### Task prompt
Using the entries below, output exactly the line containing "door: (65, 107) -> (74, 103), moved" and all lines that follow it to the end.

### Records provided

┌──

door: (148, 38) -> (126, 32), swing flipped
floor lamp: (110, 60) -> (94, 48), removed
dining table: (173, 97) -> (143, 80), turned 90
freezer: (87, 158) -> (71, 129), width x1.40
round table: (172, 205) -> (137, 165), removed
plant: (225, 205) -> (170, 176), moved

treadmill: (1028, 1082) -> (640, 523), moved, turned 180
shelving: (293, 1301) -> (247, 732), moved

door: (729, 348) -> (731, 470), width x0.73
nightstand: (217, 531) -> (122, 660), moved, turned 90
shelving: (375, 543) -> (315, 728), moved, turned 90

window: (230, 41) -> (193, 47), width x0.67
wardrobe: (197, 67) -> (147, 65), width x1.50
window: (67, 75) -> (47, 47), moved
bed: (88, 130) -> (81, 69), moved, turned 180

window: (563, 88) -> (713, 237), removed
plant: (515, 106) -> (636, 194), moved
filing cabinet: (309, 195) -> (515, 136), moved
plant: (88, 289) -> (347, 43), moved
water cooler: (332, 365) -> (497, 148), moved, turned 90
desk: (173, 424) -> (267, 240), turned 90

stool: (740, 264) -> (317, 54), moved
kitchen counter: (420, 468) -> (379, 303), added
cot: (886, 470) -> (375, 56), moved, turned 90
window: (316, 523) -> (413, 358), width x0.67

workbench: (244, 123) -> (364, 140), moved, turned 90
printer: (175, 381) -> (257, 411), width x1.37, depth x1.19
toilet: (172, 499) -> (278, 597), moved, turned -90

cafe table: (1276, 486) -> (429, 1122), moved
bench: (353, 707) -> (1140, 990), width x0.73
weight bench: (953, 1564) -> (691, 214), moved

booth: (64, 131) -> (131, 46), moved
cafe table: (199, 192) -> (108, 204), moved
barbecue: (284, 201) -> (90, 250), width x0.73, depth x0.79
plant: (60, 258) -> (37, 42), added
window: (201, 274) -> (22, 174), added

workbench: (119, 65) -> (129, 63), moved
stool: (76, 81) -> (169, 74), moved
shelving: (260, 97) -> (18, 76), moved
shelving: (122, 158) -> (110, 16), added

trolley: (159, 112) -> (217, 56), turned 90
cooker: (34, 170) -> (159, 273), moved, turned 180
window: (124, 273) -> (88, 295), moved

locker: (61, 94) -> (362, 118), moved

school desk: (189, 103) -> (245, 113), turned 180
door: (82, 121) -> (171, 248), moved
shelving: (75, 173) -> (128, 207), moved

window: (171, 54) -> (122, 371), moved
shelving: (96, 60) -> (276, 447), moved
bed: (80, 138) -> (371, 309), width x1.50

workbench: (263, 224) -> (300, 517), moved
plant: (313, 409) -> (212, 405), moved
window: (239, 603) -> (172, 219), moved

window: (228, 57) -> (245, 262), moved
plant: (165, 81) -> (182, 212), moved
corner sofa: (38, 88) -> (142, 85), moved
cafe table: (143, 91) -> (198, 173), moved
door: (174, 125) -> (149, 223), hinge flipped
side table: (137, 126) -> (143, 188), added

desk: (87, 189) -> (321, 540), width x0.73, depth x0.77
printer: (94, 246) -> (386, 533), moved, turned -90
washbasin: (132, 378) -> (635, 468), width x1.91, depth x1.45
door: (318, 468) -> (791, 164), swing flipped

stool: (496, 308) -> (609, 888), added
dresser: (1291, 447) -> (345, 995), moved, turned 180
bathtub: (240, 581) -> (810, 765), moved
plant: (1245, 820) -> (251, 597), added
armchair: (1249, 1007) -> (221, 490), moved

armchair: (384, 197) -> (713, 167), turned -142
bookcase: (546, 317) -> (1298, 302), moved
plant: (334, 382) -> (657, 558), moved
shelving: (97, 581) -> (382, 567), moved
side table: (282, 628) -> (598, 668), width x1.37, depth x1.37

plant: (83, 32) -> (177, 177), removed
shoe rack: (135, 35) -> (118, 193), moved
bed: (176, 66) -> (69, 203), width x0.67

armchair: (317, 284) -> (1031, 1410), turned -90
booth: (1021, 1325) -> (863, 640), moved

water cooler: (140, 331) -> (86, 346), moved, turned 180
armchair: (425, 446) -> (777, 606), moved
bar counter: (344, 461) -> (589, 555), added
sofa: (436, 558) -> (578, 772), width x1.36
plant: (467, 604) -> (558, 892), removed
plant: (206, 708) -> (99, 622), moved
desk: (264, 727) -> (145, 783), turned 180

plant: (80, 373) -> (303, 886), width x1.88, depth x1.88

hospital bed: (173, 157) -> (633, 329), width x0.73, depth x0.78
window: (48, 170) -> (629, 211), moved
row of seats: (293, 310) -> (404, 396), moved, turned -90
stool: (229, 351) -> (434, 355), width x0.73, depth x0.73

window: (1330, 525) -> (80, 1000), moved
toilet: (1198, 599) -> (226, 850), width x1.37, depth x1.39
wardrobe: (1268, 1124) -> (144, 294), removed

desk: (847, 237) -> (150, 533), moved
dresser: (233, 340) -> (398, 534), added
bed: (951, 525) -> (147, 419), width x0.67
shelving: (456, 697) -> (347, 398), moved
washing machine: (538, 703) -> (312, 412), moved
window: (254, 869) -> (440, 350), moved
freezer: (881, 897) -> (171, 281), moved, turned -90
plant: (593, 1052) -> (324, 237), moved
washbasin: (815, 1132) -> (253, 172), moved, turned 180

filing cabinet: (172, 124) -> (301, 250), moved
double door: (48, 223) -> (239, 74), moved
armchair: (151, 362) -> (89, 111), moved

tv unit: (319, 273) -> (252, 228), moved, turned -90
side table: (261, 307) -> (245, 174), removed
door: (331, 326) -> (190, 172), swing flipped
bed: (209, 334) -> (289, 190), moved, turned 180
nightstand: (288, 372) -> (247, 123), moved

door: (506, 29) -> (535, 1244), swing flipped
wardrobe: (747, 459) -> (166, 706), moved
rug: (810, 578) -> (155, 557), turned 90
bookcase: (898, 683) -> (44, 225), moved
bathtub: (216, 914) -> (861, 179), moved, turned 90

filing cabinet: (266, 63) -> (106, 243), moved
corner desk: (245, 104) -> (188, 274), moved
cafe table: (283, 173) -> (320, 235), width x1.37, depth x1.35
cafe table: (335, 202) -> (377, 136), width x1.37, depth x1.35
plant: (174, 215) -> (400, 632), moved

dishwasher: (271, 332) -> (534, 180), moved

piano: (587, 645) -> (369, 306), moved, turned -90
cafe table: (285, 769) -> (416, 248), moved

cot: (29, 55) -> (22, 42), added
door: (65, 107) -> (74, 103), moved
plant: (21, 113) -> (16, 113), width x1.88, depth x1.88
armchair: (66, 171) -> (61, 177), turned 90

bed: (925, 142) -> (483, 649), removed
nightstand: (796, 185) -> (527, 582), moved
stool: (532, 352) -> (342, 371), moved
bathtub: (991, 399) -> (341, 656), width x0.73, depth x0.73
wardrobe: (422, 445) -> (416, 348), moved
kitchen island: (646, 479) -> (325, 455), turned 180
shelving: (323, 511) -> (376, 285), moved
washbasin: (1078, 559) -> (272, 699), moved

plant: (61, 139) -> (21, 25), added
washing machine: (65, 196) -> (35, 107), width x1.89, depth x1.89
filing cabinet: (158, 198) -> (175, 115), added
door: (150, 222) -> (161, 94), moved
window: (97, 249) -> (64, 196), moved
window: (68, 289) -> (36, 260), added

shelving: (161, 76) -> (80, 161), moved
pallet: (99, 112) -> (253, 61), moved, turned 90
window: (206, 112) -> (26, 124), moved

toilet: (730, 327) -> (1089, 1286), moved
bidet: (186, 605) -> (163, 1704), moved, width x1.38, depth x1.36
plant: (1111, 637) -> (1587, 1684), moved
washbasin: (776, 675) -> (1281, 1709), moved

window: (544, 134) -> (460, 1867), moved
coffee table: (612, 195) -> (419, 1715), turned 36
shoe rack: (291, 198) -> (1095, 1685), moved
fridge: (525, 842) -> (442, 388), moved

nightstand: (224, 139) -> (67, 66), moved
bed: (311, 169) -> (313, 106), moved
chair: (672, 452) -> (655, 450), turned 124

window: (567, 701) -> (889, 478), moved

└──

### Solution for this task
door: (65, 107) -> (74, 103), moved
plant: (21, 113) -> (16, 113), width x1.88, depth x1.88
armchair: (66, 171) -> (61, 177), turned 90

bed: (925, 142) -> (483, 649), removed
nightstand: (796, 185) -> (527, 582), moved
stool: (532, 352) -> (342, 371), moved
bathtub: (991, 399) -> (341, 656), width x0.73, depth x0.73
wardrobe: (422, 445) -> (416, 348), moved
kitchen island: (646, 479) -> (325, 455), turned 180
shelving: (323, 511) -> (376, 285), moved
washbasin: (1078, 559) -> (272, 699), moved

plant: (61, 139) -> (21, 25), added
washing machine: (65, 196) -> (35, 107), width x1.89, depth x1.89
filing cabinet: (158, 198) -> (175, 115), added
door: (150, 222) -> (161, 94), moved
window: (97, 249) -> (64, 196), moved
window: (68, 289) -> (36, 260), added

shelving: (161, 76) -> (80, 161), moved
pallet: (99, 112) -> (253, 61), moved, turned 90
window: (206, 112) -> (26, 124), moved

toilet: (730, 327) -> (1089, 1286), moved
bidet: (186, 605) -> (163, 1704), moved, width x1.38, depth x1.36
plant: (1111, 637) -> (1587, 1684), moved
washbasin: (776, 675) -> (1281, 1709), moved

window: (544, 134) -> (460, 1867), moved
coffee table: (612, 195) -> (419, 1715), turned 36
shoe rack: (291, 198) -> (1095, 1685), moved
fridge: (525, 842) -> (442, 388), moved

nightstand: (224, 139) -> (67, 66), moved
bed: (311, 169) -> (313, 106), moved
chair: (672, 452) -> (655, 450), turned 124

window: (567, 701) -> (889, 478), moved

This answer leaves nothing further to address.